Given records START

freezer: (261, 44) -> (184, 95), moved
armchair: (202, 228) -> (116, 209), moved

Given records END
Given records START

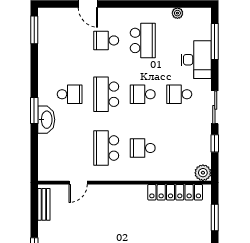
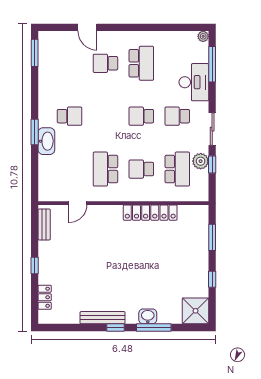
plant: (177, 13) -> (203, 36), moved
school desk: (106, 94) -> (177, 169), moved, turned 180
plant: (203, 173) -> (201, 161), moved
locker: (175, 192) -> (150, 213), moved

Given records END

Instructions to follow:
From the data above, reproduce word for word the lines running from the line with "freezer: (261, 44) -> (184, 95), moved" to the line with "armchair: (202, 228) -> (116, 209), moved", ends included.

Your response:
freezer: (261, 44) -> (184, 95), moved
armchair: (202, 228) -> (116, 209), moved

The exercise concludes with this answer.